== WHAT YOU WILL DO ==
Could you repeat all of the entries exactly, leaving out any pictures?

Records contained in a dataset
----

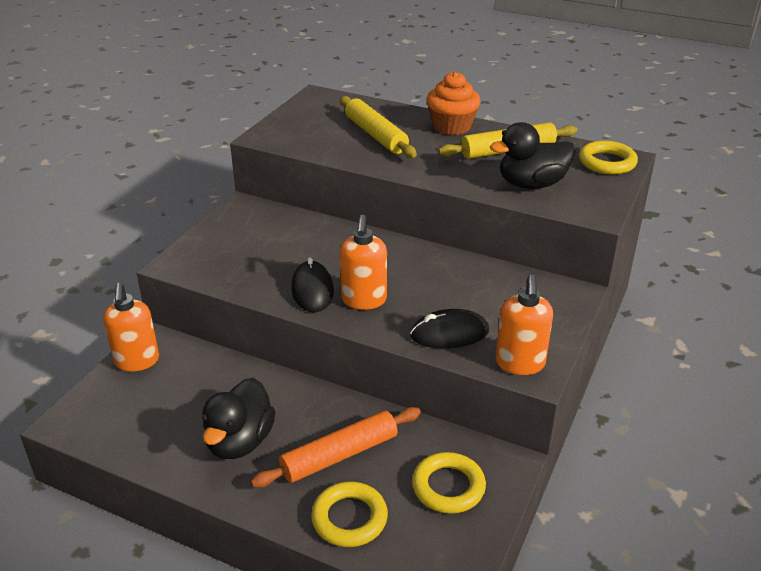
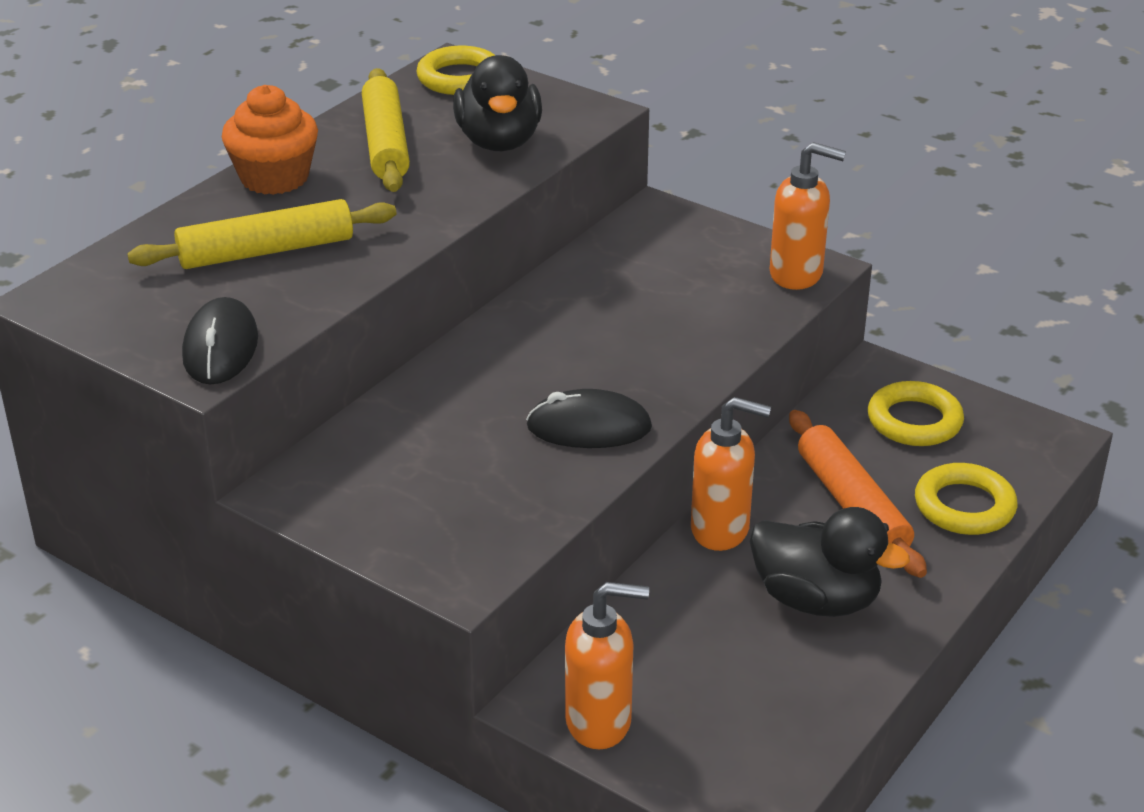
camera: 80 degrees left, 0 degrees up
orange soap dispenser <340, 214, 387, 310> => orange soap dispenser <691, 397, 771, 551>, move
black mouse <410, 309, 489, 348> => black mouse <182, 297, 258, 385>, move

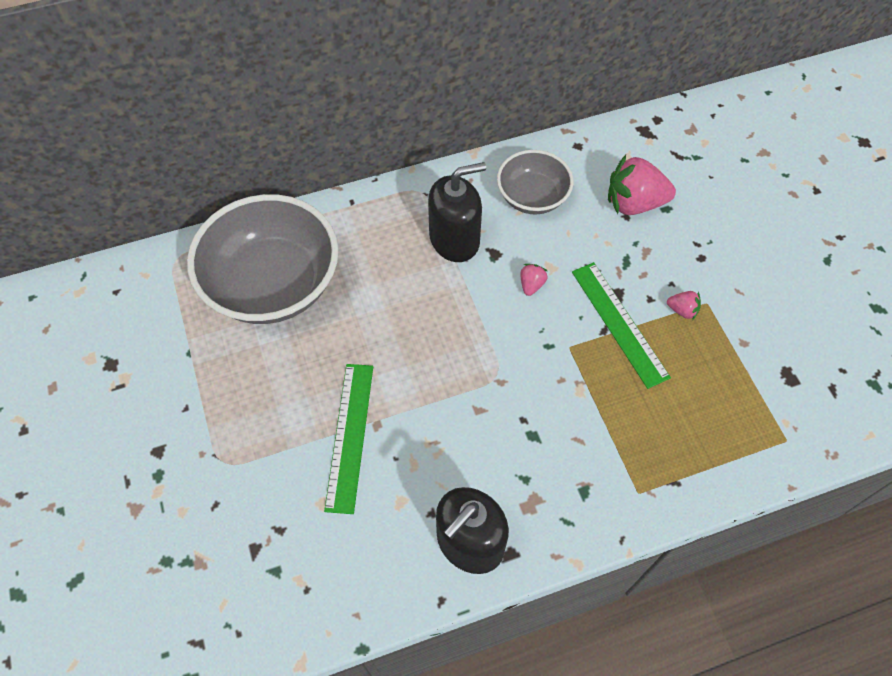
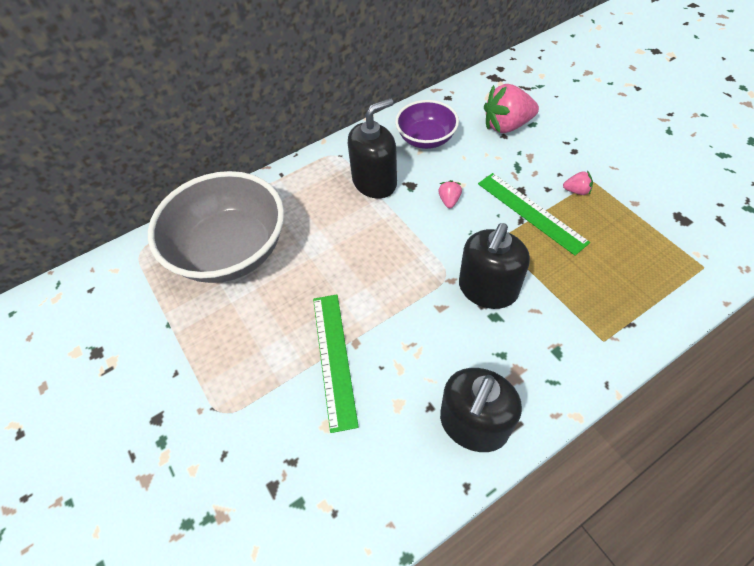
camera: 10 degrees left, 5 degrees down
nothing => black soap dispenser <459, 223, 530, 309>
grey bowl <497, 150, 573, 214> => purple bowl <395, 100, 459, 149>

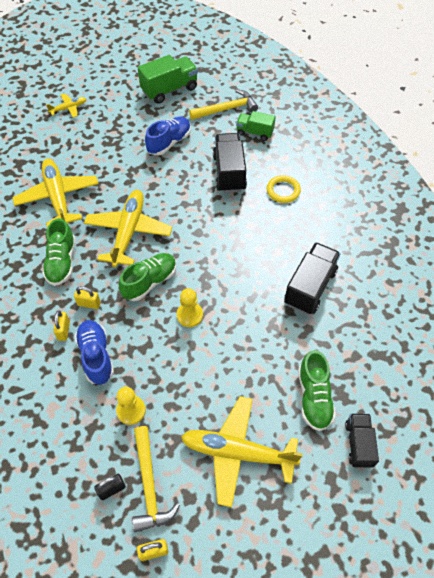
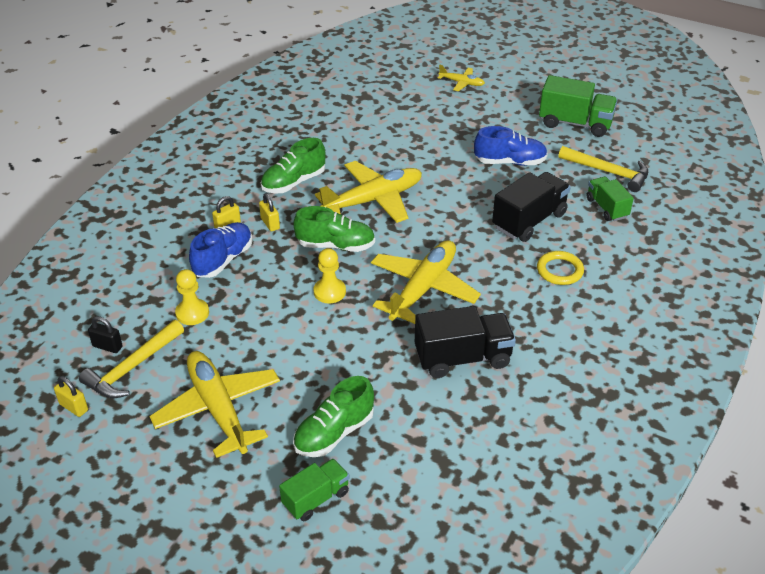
camera: 50 degrees right, 15 degrees down
yellow plane <12, 159, 99, 228> => yellow plane <371, 240, 481, 324>, move
black truck <345, 414, 379, 468> => green truck <279, 458, 349, 521>

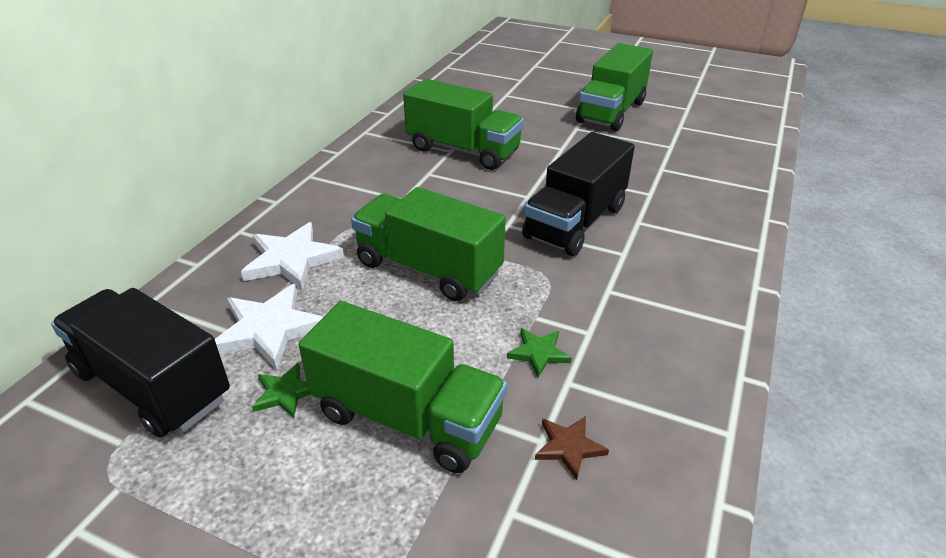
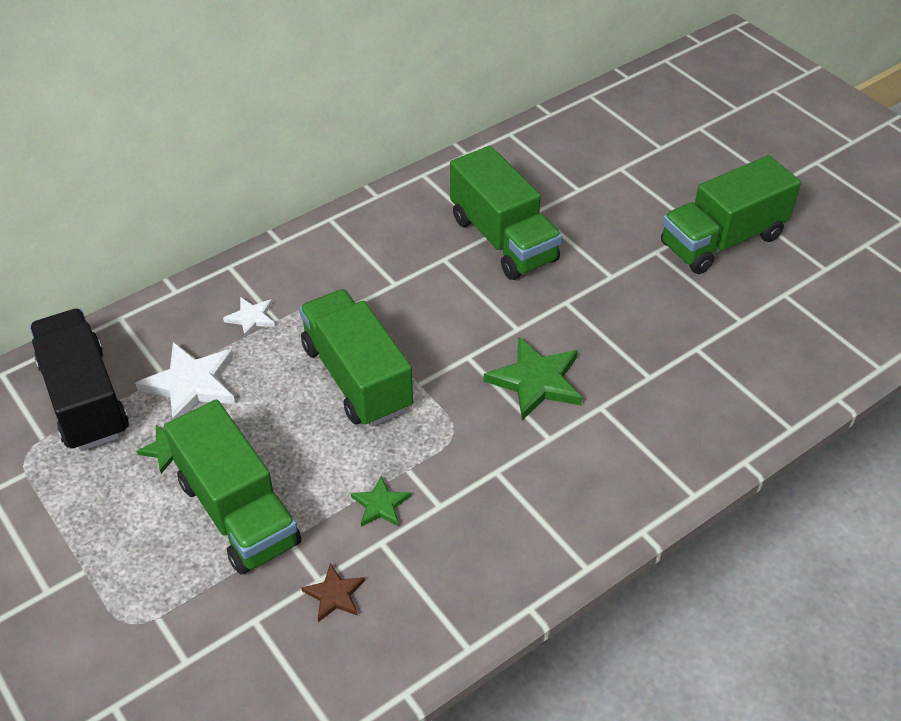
camera: 30 degrees right, 10 degrees up
black truck <522, 132, 635, 256> => green star <483, 336, 582, 421>
white star <241, 222, 344, 290> => white star <223, 297, 275, 338>, x0.55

----

== OUTPUT FOR THIS TASK ==
camera: 80 degrees left, 0 degrees up
orange soap dispenser <340, 214, 387, 310> => orange soap dispenser <691, 397, 771, 551>, move
black mouse <410, 309, 489, 348> => black mouse <182, 297, 258, 385>, move

camera: 10 degrees left, 5 degrees down
nothing => black soap dispenser <459, 223, 530, 309>
grey bowl <497, 150, 573, 214> => purple bowl <395, 100, 459, 149>

camera: 50 degrees right, 15 degrees down
yellow plane <12, 159, 99, 228> => yellow plane <371, 240, 481, 324>, move
black truck <345, 414, 379, 468> => green truck <279, 458, 349, 521>

camera: 30 degrees right, 10 degrees up
black truck <522, 132, 635, 256> => green star <483, 336, 582, 421>
white star <241, 222, 344, 290> => white star <223, 297, 275, 338>, x0.55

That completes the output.